§ **Assignment**: Exact repetition, please: start with the line where "[520,212,588,318]" appears and stop after the final line of the records.

"""

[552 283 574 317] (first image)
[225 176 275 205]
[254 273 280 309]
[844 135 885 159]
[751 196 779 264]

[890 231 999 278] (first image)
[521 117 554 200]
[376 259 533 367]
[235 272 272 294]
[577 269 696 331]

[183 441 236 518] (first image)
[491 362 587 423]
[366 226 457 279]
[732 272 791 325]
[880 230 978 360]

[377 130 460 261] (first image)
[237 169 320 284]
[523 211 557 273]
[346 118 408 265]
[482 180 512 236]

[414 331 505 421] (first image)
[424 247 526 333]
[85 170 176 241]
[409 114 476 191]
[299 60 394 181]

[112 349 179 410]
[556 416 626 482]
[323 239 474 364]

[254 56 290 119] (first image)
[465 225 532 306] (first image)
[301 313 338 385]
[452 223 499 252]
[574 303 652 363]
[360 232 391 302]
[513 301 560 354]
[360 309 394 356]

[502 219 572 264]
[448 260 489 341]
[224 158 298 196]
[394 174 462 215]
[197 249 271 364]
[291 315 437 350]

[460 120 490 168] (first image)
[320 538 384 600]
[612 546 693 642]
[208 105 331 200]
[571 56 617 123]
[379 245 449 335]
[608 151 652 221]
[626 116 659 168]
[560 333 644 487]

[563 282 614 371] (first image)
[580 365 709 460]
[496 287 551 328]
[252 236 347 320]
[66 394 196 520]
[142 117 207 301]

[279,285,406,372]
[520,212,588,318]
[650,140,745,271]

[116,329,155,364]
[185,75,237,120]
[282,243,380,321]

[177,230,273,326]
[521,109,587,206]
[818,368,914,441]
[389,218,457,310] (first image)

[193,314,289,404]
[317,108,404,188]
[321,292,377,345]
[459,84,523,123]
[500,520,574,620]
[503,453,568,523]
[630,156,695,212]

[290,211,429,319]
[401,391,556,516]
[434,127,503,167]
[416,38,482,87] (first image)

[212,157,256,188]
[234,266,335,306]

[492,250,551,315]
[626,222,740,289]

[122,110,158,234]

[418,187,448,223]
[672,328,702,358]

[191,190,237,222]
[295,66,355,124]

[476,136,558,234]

"""

§ **Expected answer**:
[520,212,588,318]
[650,140,745,271]

[116,329,155,364]
[185,75,237,120]
[282,243,380,321]

[177,230,273,326]
[521,109,587,206]
[818,368,914,441]
[389,218,457,310] (first image)

[193,314,289,404]
[317,108,404,188]
[321,292,377,345]
[459,84,523,123]
[500,520,574,620]
[503,453,568,523]
[630,156,695,212]

[290,211,429,319]
[401,391,556,516]
[434,127,503,167]
[416,38,482,87] (first image)

[212,157,256,188]
[234,266,335,306]

[492,250,551,315]
[626,222,740,289]

[122,110,158,234]

[418,187,448,223]
[672,328,702,358]

[191,190,237,222]
[295,66,355,124]

[476,136,558,234]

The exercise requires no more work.